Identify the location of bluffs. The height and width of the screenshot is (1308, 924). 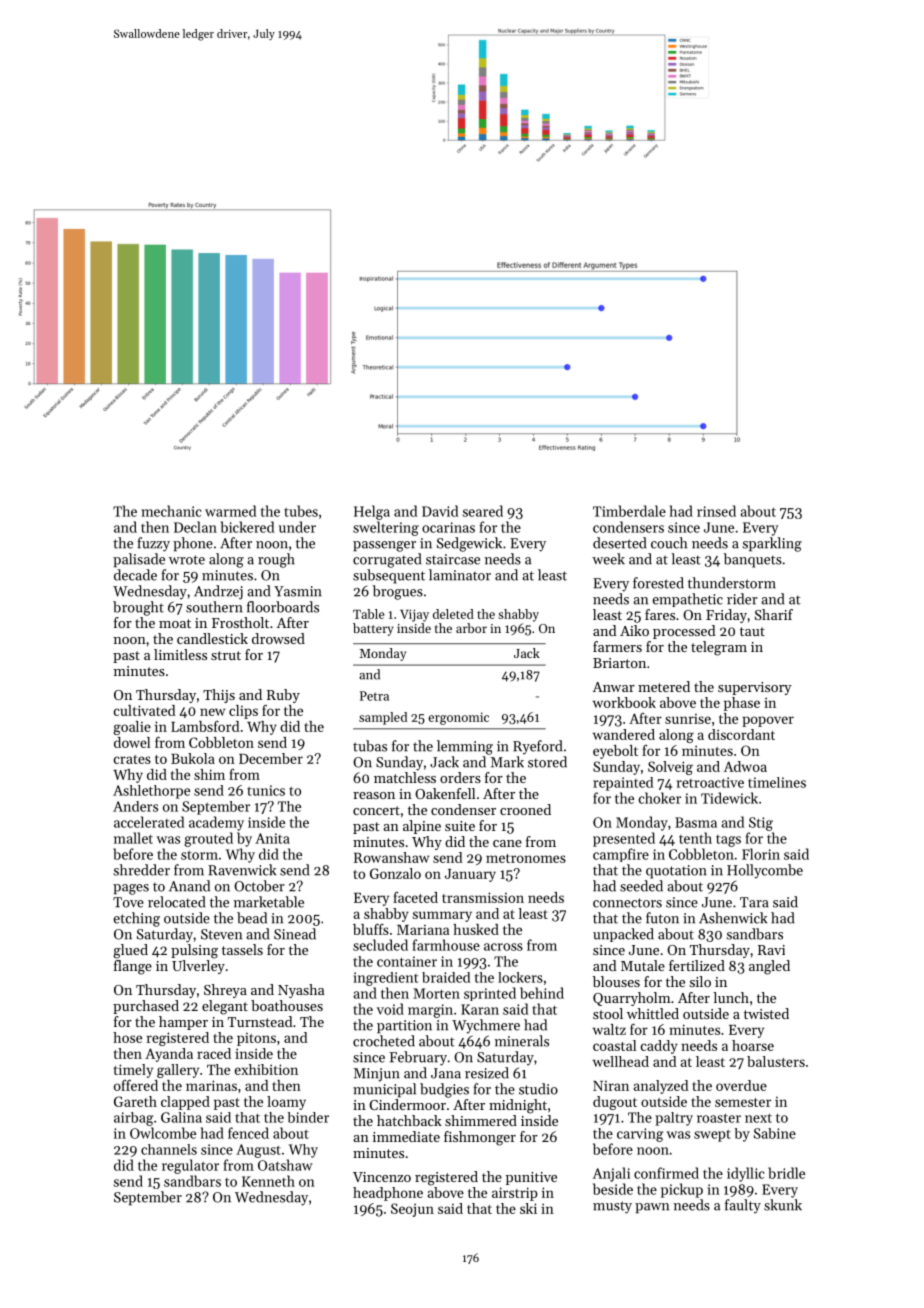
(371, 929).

...

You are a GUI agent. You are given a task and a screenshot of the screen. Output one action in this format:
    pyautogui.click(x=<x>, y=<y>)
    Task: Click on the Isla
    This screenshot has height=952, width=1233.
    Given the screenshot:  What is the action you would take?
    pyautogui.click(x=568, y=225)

**GIVEN TASK**
Duplicate the rows starting at the line containing "You are a GUI" and ending at the line containing "pyautogui.click(x=568, y=225)", both lines included.

**WRITTEN SOLUTION**
You are a GUI agent. You are given a task and a screenshot of the screen. Output one action in this format:
    pyautogui.click(x=<x>, y=<y>)
    Task: Click on the Isla
    This screenshot has height=952, width=1233.
    Given the screenshot:  What is the action you would take?
    pyautogui.click(x=568, y=225)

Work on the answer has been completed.